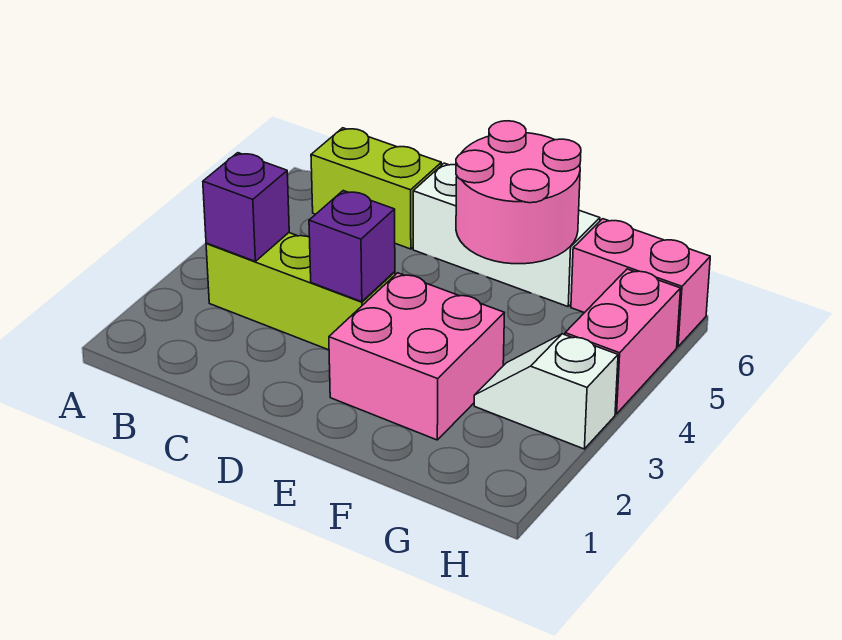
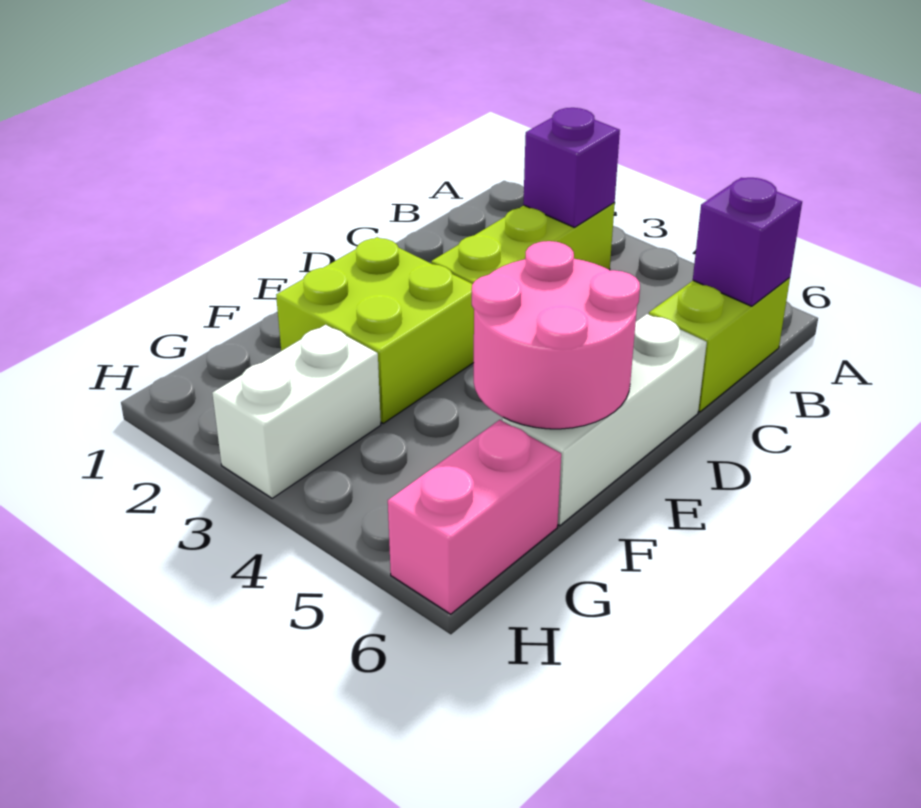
purple 1x1 brick [309,191,395,302] -> purple 1x1 brick moved to [693,178,802,306]
pink 2x2 brick [329,273,504,440] -> lime 2x2 brick [276,237,474,423]
white 1x2 slope [474,334,618,449] -> white 1x2 brick [212,325,381,498]
pink 1x2 brick [565,269,681,414] -> none

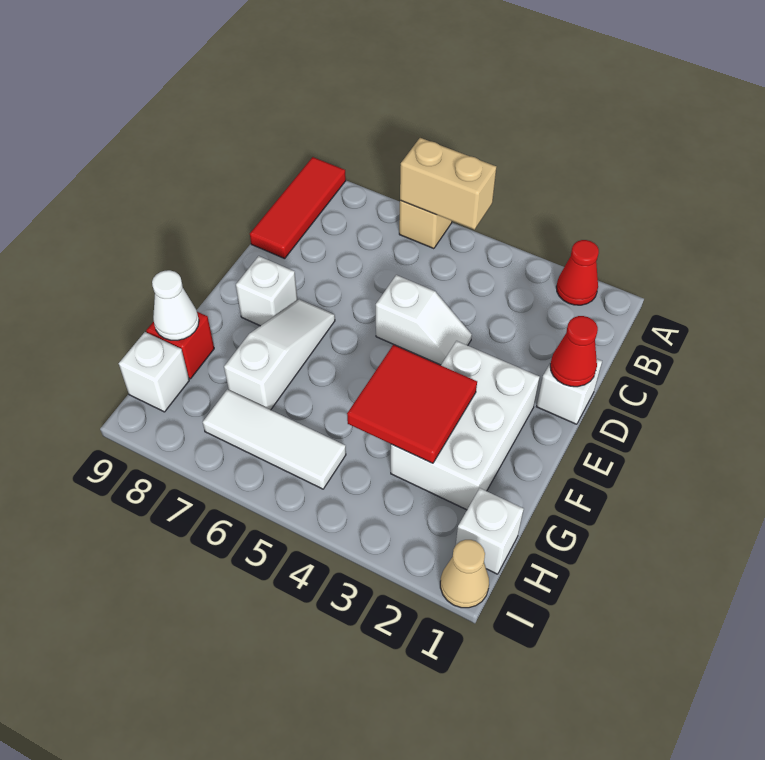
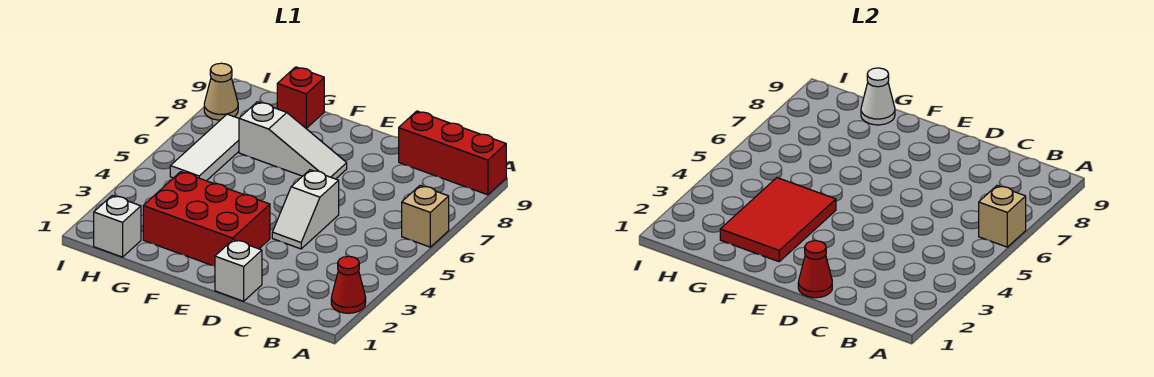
tan 1x2 brick [400,138,496,230] -> tan 1x1 brick [979,186,1026,247]
red 1x3 tile [250,157,346,259] -> red 1x3 brick [399,111,506,195]
white 2x3 brick [391,341,540,510] -> red 2x3 brick [143,172,270,266]
white 1x1 brick [236,256,297,326] -> none
red 2x2 tile [347,345,477,463] -> red 2x3 tile [720,178,836,262]
white 1x1 brick [119,332,189,412] -> none
tan 1x1 cone [440,540,489,608] -> tan 1x1 cone moved to [204,63,238,120]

Task to complete: State how many lines in the data include the string "moved". Nothing else belongs in the reply.

Exercise result: 2